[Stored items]

^^^^

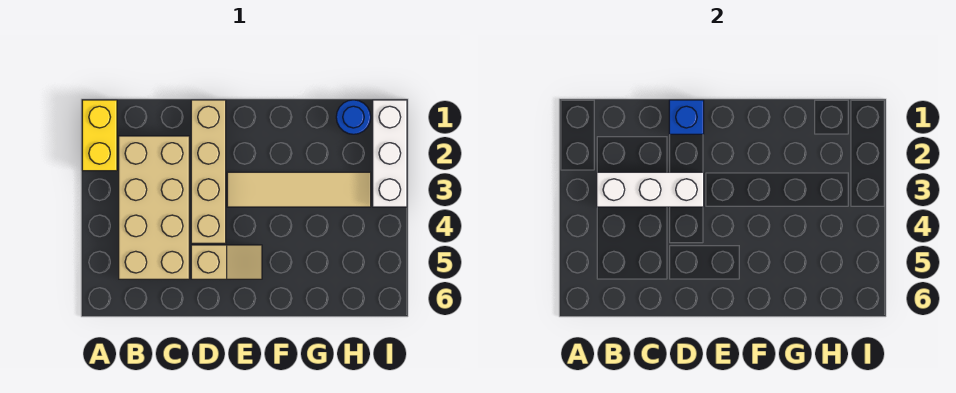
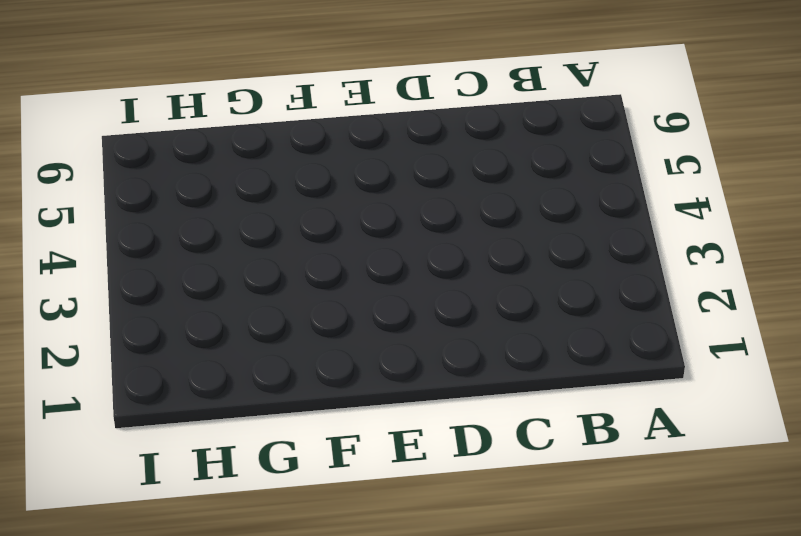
none -> yellow brick A1:A2 level 1
none -> tan brick B2:C5 level 1

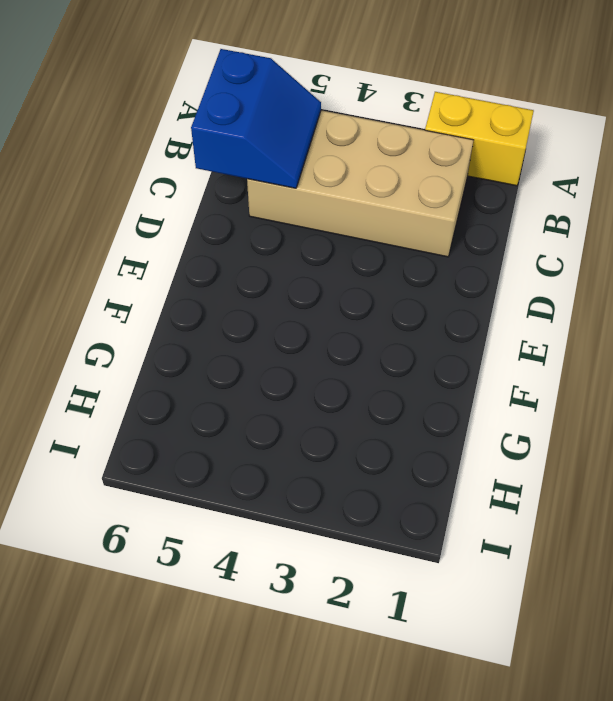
blue slope B5:C6 level 2 top 6 -> none
none -> tan brick D1:D4 level 1
none -> tan slope D5:E5 level 1 top D

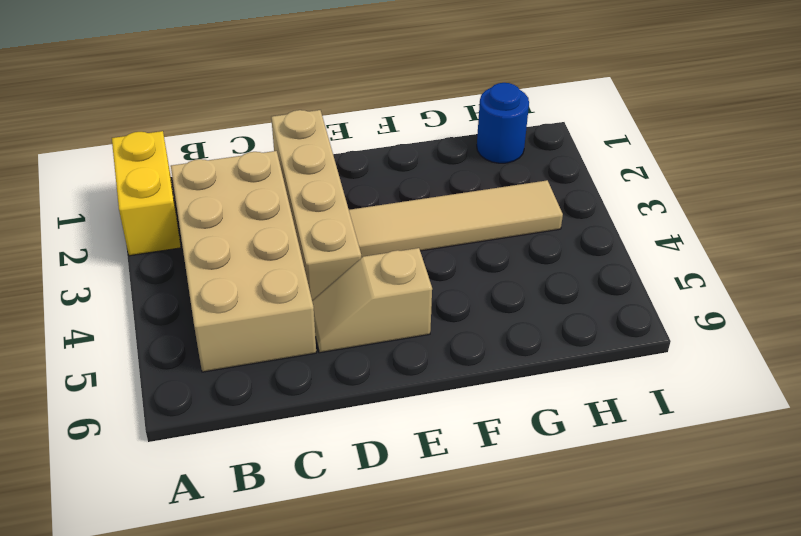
tan slope D5:E5 level 1 top E -> tan slope D5:E5 level 1 top D
none -> white brick I1:I3 level 1
none -> white brick B3:D3 level 2

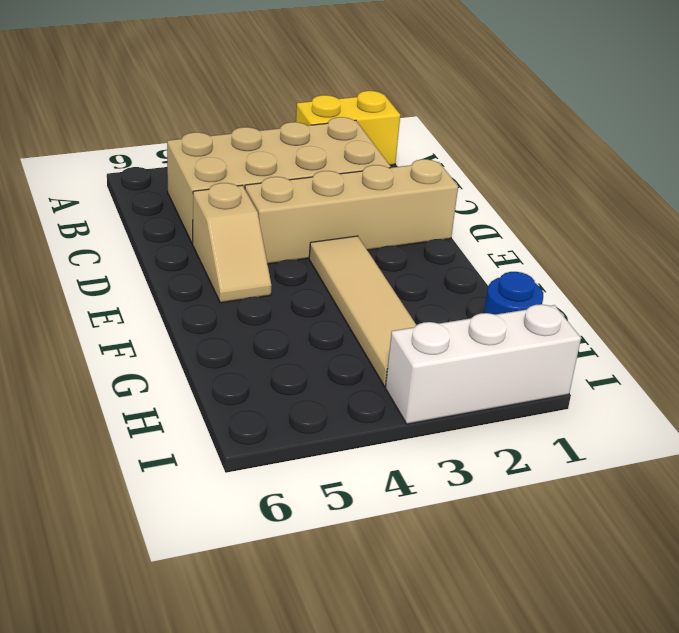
none -> white brick B3:D3 level 2
none -> blue brick D1 level 2

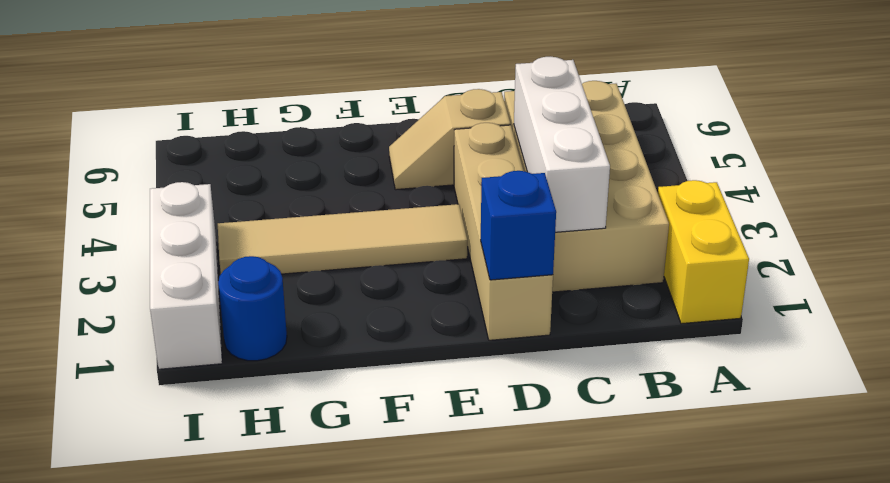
white brick C2:C4 level 2 -> white brick B3:D3 level 2

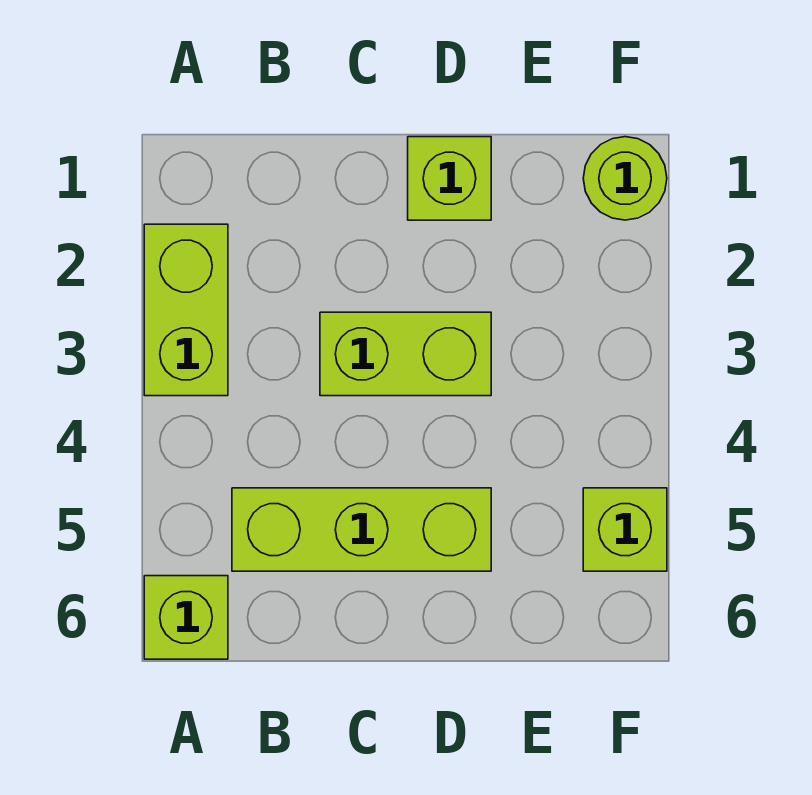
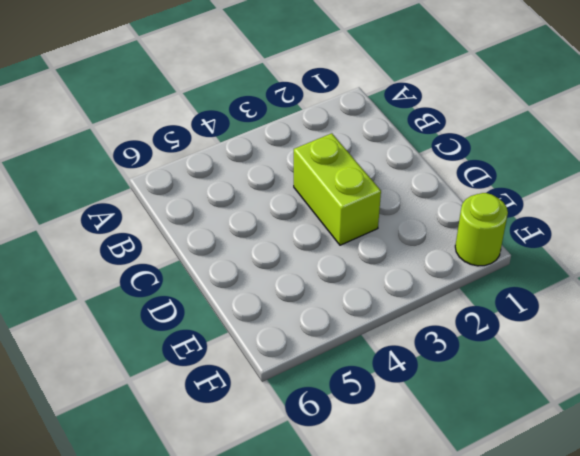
none -> lime brick A2:A3 level 1
none -> lime brick A6 level 1

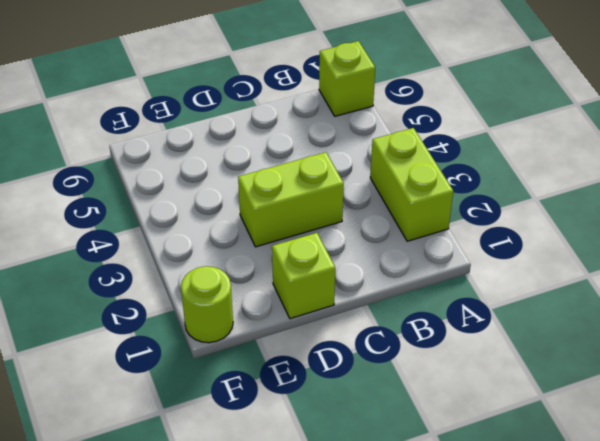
none -> lime brick B5:D5 level 1
none -> lime brick F5 level 1

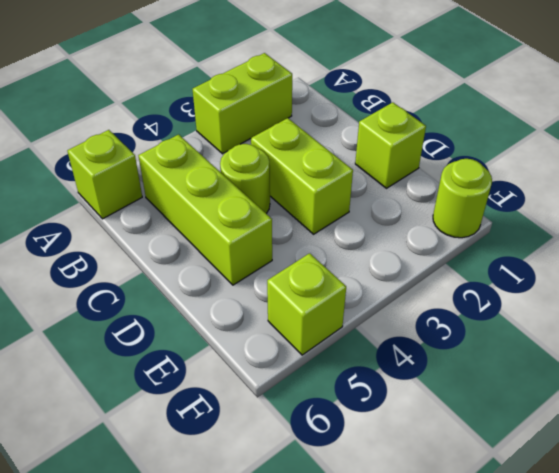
lime round brick C4 level 1 -> none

^^^^

Work request: Out of the records above, return only the lines from the one with "none -> tan slope D5:E5 level 1 top D" through the one with "none -> lime brick A6 level 1", exactly, and none of the pictures.

Response to this task:
none -> tan slope D5:E5 level 1 top D

tan slope D5:E5 level 1 top E -> tan slope D5:E5 level 1 top D
none -> white brick I1:I3 level 1
none -> white brick B3:D3 level 2

none -> white brick B3:D3 level 2
none -> blue brick D1 level 2

white brick C2:C4 level 2 -> white brick B3:D3 level 2

none -> lime brick A2:A3 level 1
none -> lime brick A6 level 1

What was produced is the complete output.